Scan the listing for the word "cyan" and give the number of lines where it appears, with no other text.

● Task data
★ ★ ★ ★
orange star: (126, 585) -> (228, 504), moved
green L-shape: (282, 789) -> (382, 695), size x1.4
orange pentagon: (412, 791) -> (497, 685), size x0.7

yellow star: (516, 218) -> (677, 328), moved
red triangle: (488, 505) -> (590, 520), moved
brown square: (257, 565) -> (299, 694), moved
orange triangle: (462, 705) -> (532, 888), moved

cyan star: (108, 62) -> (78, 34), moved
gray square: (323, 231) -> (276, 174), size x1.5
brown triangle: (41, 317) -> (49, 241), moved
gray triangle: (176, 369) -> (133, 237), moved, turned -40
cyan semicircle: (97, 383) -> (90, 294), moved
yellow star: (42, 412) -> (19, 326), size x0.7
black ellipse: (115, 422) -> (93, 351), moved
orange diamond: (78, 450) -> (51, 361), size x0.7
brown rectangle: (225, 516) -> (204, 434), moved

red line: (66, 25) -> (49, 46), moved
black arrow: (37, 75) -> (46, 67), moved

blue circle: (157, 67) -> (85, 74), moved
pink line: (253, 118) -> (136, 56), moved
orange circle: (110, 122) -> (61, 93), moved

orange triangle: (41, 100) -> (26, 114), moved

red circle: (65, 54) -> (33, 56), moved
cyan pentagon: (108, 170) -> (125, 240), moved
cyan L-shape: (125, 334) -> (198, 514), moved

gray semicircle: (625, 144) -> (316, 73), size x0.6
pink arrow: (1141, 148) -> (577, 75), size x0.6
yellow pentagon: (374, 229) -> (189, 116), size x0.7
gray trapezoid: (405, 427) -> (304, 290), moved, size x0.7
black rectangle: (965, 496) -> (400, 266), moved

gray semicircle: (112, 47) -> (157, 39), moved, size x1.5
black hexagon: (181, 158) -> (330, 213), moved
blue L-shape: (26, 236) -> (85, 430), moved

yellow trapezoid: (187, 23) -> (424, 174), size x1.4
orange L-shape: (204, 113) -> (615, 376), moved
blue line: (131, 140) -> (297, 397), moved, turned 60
★ ★ ★ ★
● Written reply
4